(Spatial reasoning data)

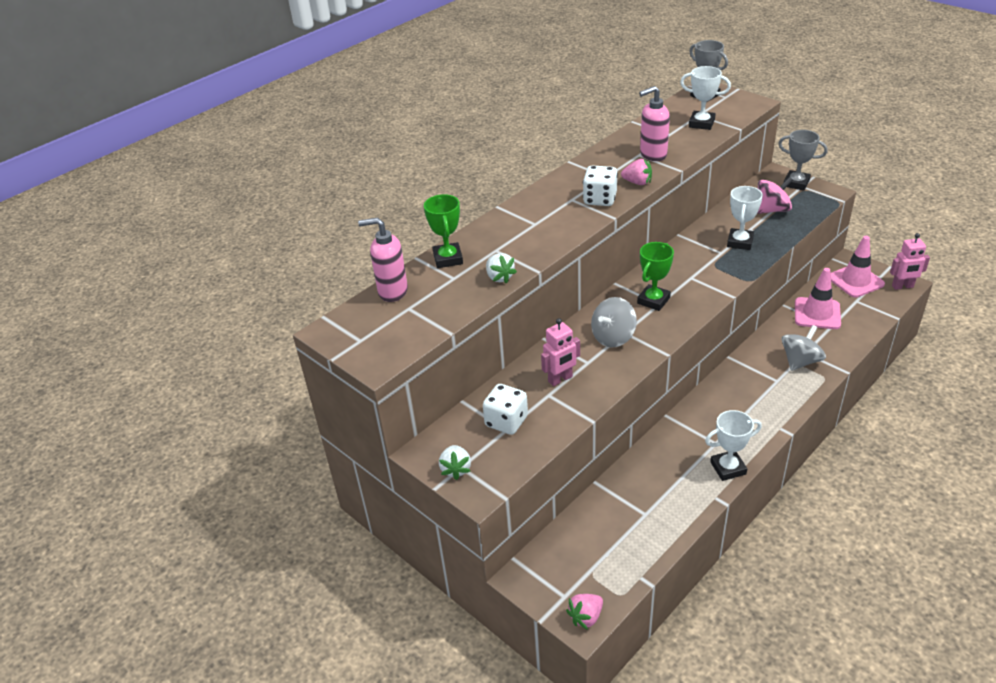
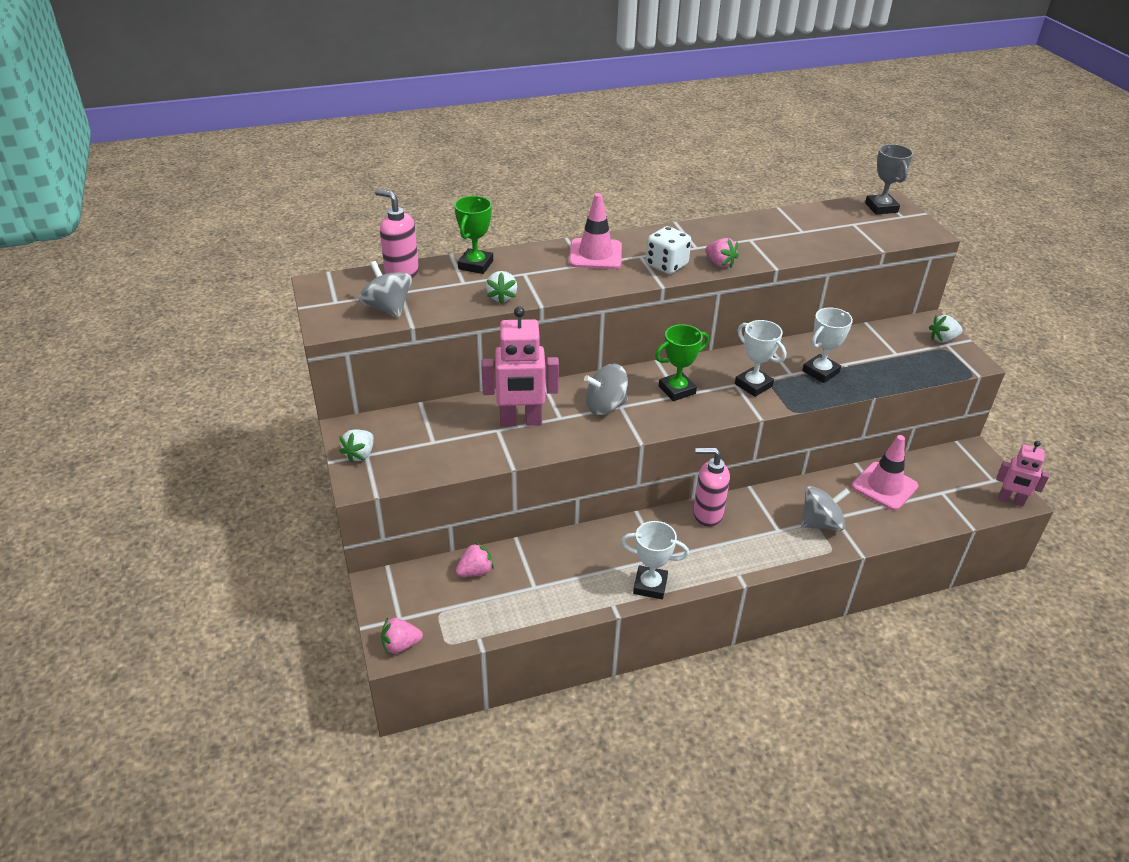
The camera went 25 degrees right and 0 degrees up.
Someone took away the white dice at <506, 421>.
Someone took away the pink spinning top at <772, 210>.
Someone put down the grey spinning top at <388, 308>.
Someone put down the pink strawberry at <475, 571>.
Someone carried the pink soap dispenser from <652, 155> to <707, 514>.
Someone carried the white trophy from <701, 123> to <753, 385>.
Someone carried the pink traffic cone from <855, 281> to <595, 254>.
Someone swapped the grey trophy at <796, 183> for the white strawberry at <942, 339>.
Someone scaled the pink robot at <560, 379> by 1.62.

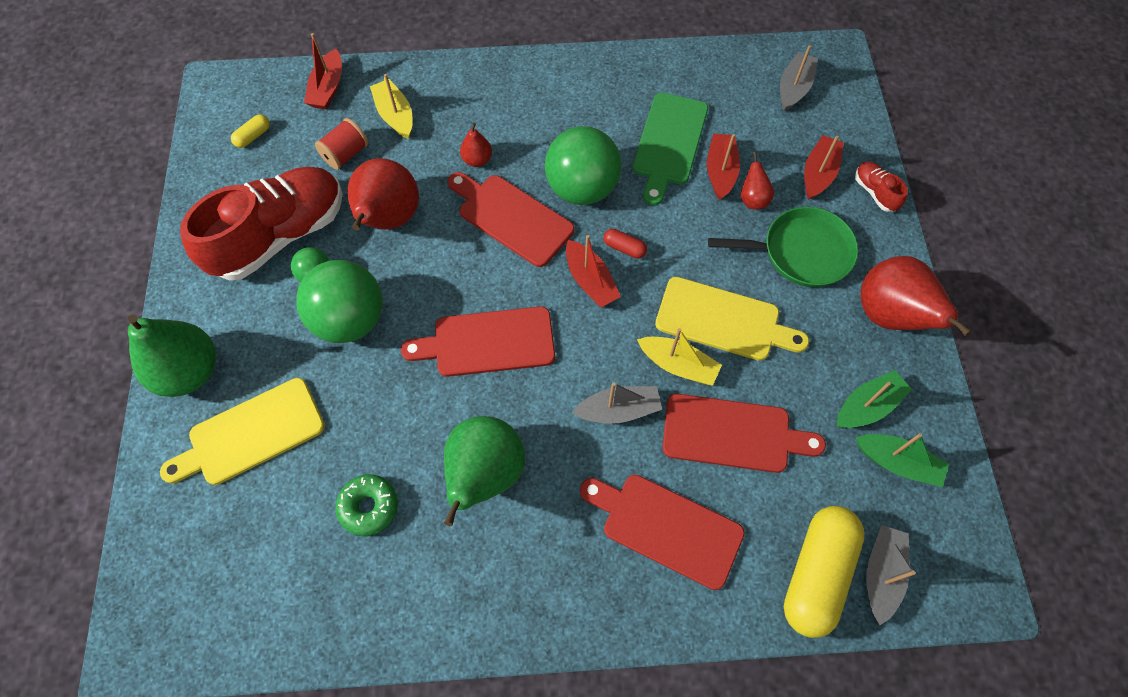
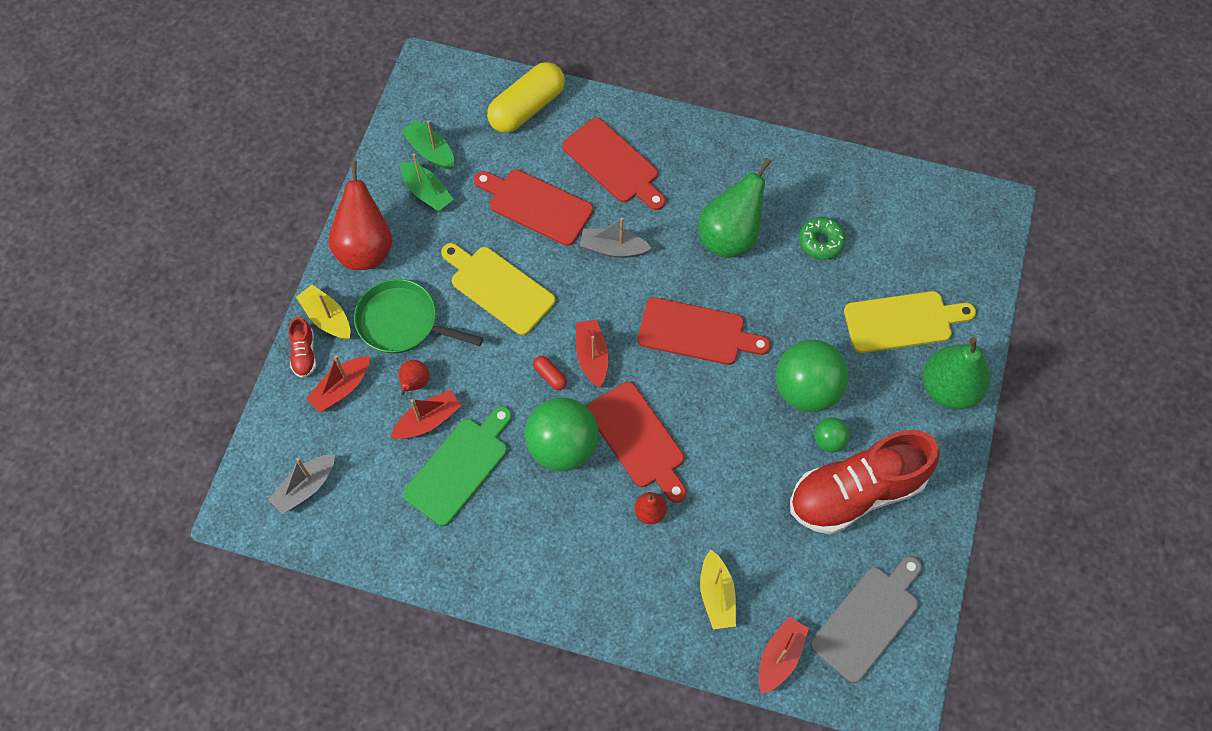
The camera went 160 degrees left and 0 degrees up.
Someone took away the red spool at <345, 154>.
Someone took away the red pear at <388, 219>.
Someone took away the grey boat at <881, 574>.
Someone carried the yellow boat from <678, 365> to <327, 318>.
Someone swapped the yellow capsule at <253, 136> for the grey cutting board at <868, 619>.
Someone rotated the red boat at <720, 171> by 150 degrees counterclockwise.
Someone rotated the green boat at <867, 406> by 120 degrees counterclockwise.

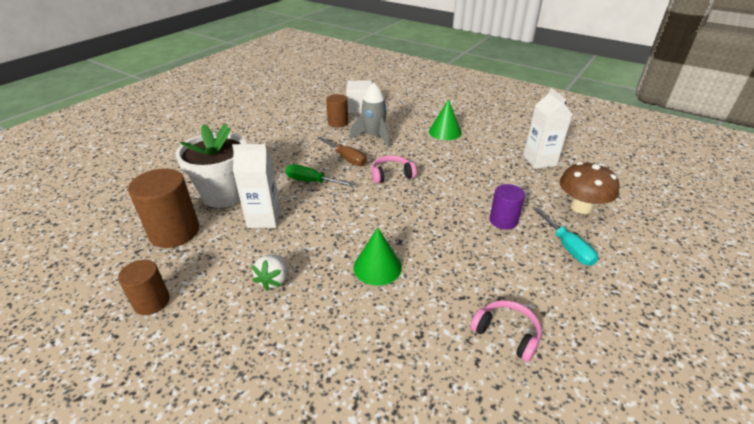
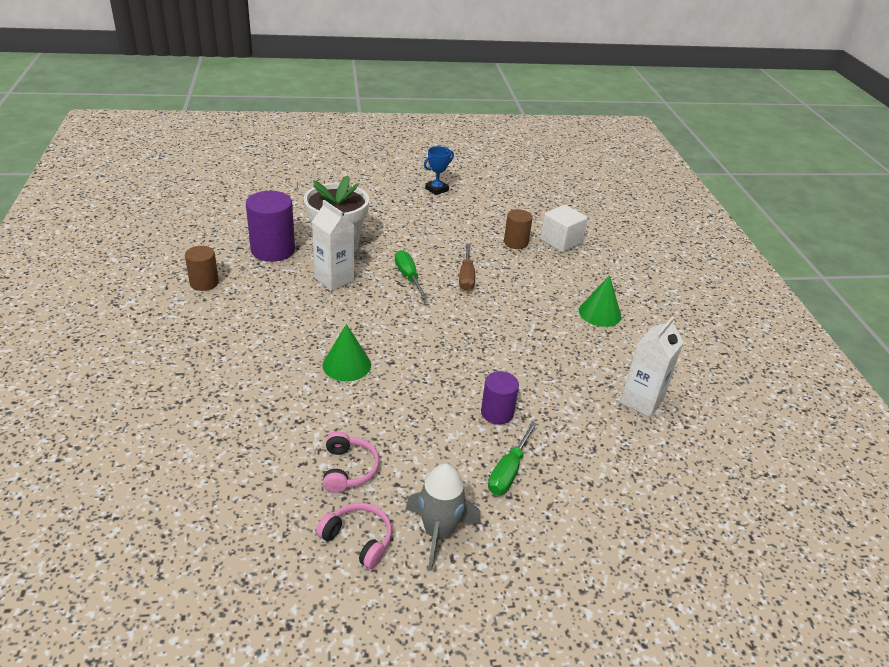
The camera went 45 degrees right and 0 degrees up.
Someone took away the white strawberry at <274, 280>.
Someone took away the brown mushroom at <581, 207>.
Someone put down the blue trophy at <436, 189>.
Someone carried the grey rocket from <374, 137> to <438, 533>.
Someone carried the pink headphones from <391, 175> to <358, 539>.
Someone repainted the brown cylinder at <174, 232>, which became the purple cylinder at <273, 250>.
Someone repainted the turquoise screwdriver at <568, 247>, which became the green screwdriver at <508, 472>.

## ASSIGNMENT
Nothing in the entries above should change when they are printed again, except that the pictures are dropped.

## ANSWER BELOW
The camera went 25 degrees right and 0 degrees up.
Someone took away the white dice at <506, 421>.
Someone took away the pink spinning top at <772, 210>.
Someone put down the grey spinning top at <388, 308>.
Someone put down the pink strawberry at <475, 571>.
Someone carried the pink soap dispenser from <652, 155> to <707, 514>.
Someone carried the white trophy from <701, 123> to <753, 385>.
Someone carried the pink traffic cone from <855, 281> to <595, 254>.
Someone swapped the grey trophy at <796, 183> for the white strawberry at <942, 339>.
Someone scaled the pink robot at <560, 379> by 1.62.

The camera went 160 degrees left and 0 degrees up.
Someone took away the red spool at <345, 154>.
Someone took away the red pear at <388, 219>.
Someone took away the grey boat at <881, 574>.
Someone carried the yellow boat from <678, 365> to <327, 318>.
Someone swapped the yellow capsule at <253, 136> for the grey cutting board at <868, 619>.
Someone rotated the red boat at <720, 171> by 150 degrees counterclockwise.
Someone rotated the green boat at <867, 406> by 120 degrees counterclockwise.

The camera went 45 degrees right and 0 degrees up.
Someone took away the white strawberry at <274, 280>.
Someone took away the brown mushroom at <581, 207>.
Someone put down the blue trophy at <436, 189>.
Someone carried the grey rocket from <374, 137> to <438, 533>.
Someone carried the pink headphones from <391, 175> to <358, 539>.
Someone repainted the brown cylinder at <174, 232>, which became the purple cylinder at <273, 250>.
Someone repainted the turquoise screwdriver at <568, 247>, which became the green screwdriver at <508, 472>.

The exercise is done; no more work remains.